_Edit difference data_.
---

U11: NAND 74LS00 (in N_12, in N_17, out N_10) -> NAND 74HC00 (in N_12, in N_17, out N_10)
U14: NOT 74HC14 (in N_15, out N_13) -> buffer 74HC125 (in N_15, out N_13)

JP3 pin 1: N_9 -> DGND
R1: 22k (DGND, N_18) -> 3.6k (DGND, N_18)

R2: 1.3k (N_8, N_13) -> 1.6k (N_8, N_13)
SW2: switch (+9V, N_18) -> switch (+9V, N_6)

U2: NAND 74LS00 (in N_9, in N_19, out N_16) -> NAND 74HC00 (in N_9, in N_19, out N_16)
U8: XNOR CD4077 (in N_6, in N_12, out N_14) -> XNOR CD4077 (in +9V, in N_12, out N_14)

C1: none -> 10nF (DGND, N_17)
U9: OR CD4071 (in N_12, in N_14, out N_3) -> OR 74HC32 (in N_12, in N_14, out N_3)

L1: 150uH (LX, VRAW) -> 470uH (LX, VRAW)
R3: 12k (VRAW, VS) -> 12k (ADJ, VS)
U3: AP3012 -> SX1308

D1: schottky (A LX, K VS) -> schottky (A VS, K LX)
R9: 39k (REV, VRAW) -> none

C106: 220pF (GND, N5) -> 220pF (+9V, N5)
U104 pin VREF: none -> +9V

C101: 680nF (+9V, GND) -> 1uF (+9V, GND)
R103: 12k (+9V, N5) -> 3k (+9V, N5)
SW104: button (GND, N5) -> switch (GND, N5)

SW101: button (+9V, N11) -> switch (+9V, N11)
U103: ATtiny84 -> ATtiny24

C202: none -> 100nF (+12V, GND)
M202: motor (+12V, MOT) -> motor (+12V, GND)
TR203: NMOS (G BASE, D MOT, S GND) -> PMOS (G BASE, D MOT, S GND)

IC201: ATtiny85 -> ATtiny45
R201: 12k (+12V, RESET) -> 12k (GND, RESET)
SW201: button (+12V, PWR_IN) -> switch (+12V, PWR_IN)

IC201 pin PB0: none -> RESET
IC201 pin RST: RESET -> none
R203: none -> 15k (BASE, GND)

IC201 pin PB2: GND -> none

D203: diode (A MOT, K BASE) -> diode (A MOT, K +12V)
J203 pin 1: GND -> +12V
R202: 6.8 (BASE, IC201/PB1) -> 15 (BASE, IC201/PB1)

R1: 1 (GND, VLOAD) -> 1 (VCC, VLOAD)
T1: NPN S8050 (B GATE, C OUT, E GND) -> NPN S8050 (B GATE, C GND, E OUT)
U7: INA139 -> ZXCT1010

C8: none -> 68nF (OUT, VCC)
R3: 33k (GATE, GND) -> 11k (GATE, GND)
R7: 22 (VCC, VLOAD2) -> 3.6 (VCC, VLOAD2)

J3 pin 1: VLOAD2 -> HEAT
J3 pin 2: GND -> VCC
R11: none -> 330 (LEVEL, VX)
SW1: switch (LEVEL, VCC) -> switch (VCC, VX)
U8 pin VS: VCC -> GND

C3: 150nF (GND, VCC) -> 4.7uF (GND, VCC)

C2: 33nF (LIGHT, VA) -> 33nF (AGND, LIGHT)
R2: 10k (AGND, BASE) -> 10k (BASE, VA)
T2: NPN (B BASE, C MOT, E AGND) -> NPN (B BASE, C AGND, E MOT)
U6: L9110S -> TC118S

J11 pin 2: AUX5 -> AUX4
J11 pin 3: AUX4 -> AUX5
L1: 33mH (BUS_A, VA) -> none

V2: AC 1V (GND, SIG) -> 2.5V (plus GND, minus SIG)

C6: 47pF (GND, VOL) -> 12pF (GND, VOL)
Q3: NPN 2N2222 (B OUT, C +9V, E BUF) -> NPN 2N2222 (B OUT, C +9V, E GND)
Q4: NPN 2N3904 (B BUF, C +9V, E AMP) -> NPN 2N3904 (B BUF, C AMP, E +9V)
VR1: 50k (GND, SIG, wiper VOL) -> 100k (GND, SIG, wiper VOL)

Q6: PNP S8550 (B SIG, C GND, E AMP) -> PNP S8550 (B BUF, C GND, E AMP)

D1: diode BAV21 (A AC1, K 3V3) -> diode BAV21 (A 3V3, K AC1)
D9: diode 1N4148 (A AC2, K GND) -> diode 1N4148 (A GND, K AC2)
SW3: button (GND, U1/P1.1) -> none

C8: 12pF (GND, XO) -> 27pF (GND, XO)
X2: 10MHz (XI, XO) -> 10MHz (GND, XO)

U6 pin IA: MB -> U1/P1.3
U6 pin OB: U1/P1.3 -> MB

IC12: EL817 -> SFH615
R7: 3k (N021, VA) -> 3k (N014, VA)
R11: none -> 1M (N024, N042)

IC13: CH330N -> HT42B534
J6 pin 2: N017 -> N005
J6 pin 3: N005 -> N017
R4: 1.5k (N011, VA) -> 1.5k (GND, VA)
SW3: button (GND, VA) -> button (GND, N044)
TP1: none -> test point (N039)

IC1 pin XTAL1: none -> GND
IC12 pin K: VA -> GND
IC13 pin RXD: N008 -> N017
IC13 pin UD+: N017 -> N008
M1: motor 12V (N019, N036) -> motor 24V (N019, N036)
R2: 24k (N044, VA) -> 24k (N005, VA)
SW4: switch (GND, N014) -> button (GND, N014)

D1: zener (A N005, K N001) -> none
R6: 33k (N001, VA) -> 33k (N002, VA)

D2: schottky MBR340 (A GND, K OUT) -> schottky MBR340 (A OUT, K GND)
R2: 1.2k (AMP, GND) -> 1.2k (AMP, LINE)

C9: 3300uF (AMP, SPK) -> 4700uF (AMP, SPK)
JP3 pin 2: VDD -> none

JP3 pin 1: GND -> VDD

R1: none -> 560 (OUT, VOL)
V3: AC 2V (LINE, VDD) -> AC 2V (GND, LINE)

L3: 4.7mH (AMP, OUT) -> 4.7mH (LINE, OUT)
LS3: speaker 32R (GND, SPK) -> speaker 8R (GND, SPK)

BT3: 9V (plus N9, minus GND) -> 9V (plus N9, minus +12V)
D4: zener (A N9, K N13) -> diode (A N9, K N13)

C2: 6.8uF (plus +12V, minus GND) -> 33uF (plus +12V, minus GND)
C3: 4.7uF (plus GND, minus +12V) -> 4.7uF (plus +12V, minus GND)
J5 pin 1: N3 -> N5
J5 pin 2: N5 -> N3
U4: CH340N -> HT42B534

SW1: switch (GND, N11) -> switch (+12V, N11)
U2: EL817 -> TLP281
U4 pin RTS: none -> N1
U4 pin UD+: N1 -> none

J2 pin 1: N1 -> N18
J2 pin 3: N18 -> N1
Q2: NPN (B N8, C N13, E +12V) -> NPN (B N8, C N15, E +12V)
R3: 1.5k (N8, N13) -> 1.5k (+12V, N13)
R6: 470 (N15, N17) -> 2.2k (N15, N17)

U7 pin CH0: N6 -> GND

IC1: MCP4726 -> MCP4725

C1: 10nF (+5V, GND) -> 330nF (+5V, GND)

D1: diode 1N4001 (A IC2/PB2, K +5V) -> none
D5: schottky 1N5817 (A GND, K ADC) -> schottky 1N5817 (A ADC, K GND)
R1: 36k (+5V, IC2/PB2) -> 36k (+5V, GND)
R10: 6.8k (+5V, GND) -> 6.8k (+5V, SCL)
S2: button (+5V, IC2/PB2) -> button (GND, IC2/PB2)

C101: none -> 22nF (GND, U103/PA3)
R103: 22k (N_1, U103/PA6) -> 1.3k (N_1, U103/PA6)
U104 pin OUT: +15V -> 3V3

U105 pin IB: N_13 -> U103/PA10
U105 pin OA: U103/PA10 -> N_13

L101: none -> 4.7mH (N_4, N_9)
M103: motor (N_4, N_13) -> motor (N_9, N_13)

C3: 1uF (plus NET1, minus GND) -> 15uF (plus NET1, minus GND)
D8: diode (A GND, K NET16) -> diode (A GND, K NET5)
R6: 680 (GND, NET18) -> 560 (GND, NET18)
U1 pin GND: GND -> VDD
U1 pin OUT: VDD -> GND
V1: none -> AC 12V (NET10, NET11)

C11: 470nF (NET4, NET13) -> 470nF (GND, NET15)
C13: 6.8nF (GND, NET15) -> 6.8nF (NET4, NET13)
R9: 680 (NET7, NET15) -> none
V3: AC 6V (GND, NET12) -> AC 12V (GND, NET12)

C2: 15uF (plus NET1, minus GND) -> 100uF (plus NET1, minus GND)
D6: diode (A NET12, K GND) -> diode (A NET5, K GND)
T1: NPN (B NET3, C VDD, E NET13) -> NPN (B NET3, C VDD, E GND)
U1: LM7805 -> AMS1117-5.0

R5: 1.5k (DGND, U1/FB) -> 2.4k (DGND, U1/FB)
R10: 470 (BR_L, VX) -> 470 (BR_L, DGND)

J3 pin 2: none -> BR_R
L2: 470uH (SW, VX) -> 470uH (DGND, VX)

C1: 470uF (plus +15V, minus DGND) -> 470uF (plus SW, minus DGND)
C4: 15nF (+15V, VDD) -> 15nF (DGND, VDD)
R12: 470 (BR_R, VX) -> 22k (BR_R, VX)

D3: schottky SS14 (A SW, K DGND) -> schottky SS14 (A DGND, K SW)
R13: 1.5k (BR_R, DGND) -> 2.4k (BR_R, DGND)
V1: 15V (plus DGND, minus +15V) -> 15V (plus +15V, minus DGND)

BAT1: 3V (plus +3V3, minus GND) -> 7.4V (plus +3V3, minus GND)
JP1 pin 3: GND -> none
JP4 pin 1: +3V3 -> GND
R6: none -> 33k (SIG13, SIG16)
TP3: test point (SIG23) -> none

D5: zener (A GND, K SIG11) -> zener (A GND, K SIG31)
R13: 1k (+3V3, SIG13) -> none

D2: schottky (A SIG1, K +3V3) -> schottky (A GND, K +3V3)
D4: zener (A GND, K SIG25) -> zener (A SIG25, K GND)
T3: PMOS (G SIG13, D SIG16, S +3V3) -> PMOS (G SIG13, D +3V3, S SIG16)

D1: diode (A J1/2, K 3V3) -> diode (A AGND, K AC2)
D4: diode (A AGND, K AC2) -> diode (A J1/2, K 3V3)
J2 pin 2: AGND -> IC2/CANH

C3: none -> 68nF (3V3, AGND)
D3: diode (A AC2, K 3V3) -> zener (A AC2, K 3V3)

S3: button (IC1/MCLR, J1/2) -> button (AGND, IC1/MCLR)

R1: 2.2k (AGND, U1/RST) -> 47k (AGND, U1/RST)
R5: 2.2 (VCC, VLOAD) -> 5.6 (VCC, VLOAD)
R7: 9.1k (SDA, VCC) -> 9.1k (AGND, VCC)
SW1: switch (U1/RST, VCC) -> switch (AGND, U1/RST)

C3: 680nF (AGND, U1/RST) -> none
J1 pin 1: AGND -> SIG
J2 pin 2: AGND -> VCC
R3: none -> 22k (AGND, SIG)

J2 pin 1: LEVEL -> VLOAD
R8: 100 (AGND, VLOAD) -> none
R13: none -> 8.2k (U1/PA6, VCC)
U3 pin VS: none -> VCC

---

_WHAT YOU WILL DO_.
Using the records above, restate word for word the lines from the one with "M202: motor (+12V, MOT) -> motor (+12V, GND)" through the one with "SW201: button (+12V, PWR_IN)", both included.

_COMPLETED TASK_.
M202: motor (+12V, MOT) -> motor (+12V, GND)
TR203: NMOS (G BASE, D MOT, S GND) -> PMOS (G BASE, D MOT, S GND)

IC201: ATtiny85 -> ATtiny45
R201: 12k (+12V, RESET) -> 12k (GND, RESET)
SW201: button (+12V, PWR_IN) -> switch (+12V, PWR_IN)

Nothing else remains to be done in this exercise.